Try it: Here is the task for the records below: repeat exactly the lines from the one with "IC3 pin PB2: VCC -> none" to the one with "R7: 100k (SCL, VCC) -> 91k (SCL, VCC)", both included, and nothing else.

Material for the task:
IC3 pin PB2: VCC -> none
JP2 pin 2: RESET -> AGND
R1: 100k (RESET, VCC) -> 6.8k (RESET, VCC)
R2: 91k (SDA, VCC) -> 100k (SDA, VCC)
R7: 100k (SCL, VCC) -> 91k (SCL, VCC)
* * *
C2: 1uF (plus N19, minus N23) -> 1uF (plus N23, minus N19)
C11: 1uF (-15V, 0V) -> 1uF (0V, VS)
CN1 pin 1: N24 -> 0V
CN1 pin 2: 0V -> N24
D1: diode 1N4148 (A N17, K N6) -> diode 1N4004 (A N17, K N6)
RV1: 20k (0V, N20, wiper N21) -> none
==
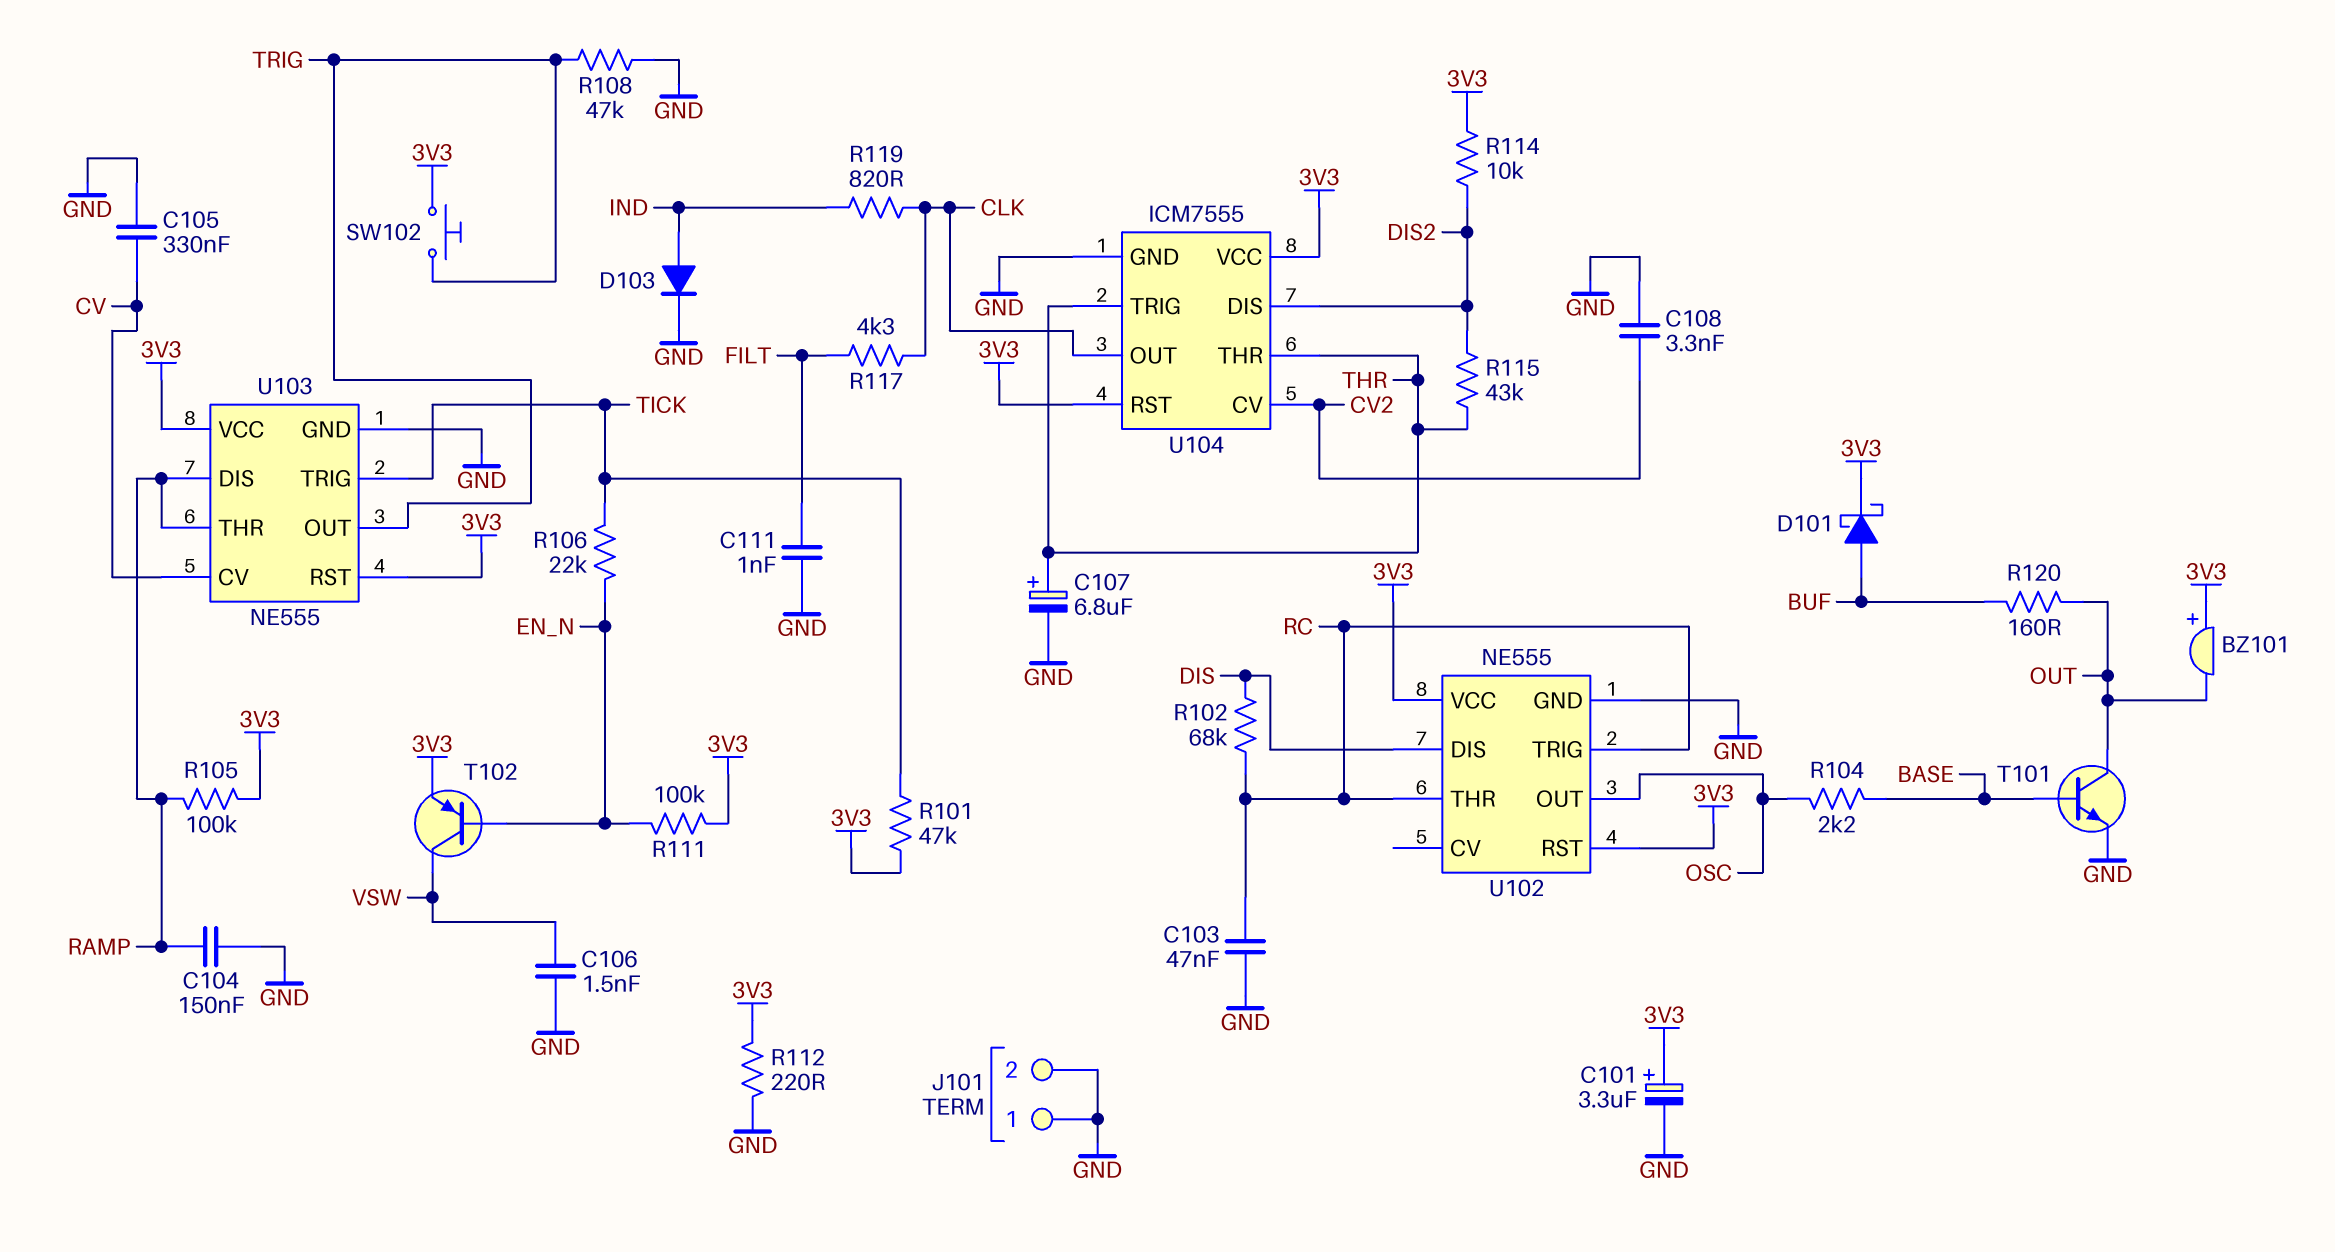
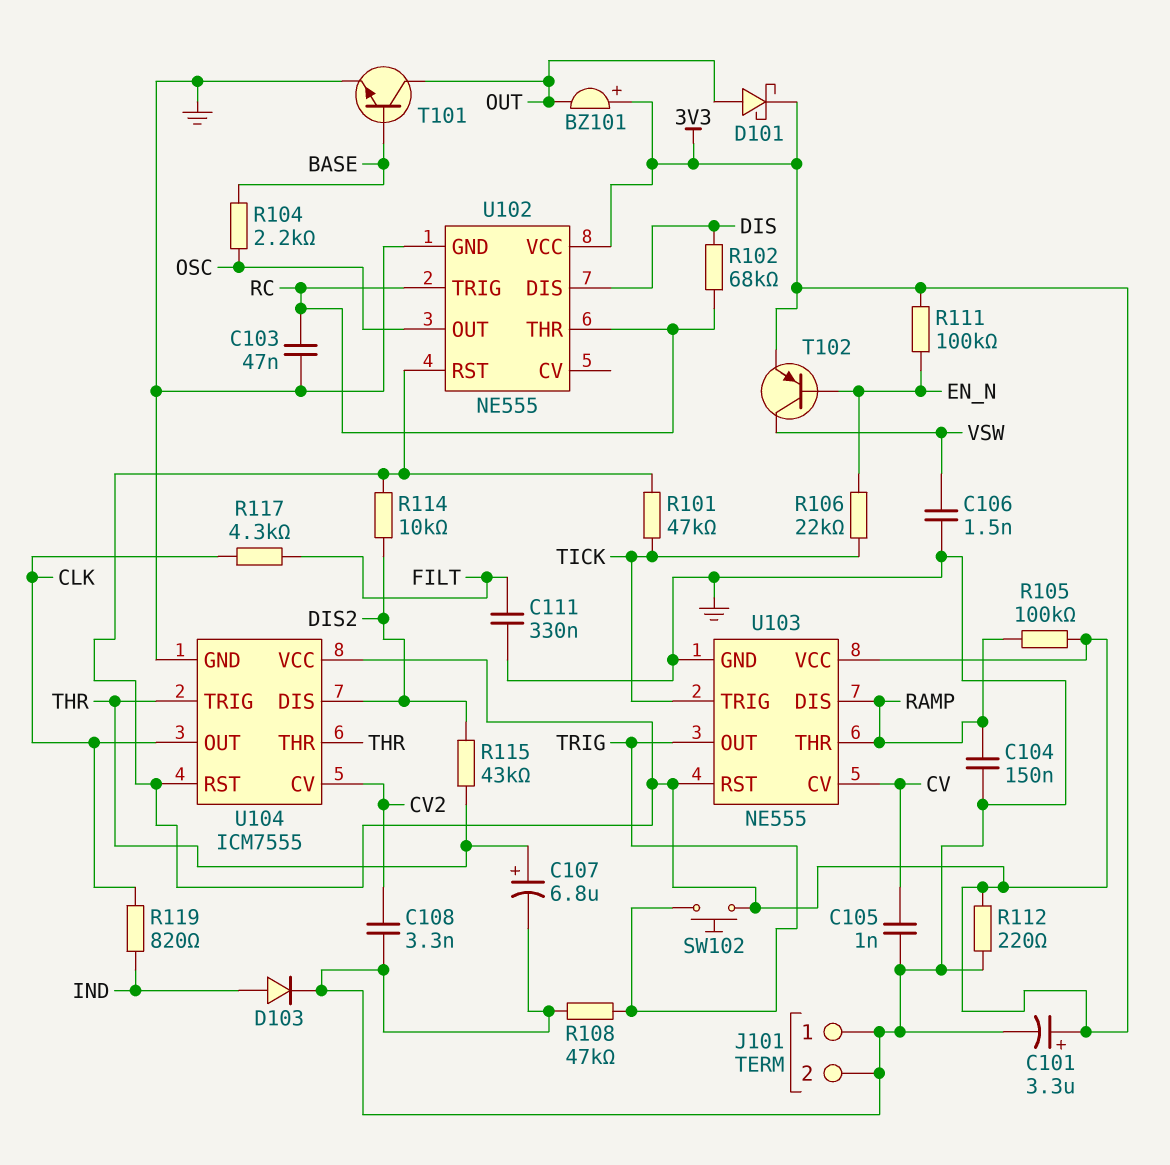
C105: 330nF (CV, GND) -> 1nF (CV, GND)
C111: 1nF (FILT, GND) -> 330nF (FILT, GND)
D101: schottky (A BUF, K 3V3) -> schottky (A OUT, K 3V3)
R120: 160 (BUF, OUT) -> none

Response area:
IC3 pin PB2: VCC -> none
JP2 pin 2: RESET -> AGND
R1: 100k (RESET, VCC) -> 6.8k (RESET, VCC)
R2: 91k (SDA, VCC) -> 100k (SDA, VCC)
R7: 100k (SCL, VCC) -> 91k (SCL, VCC)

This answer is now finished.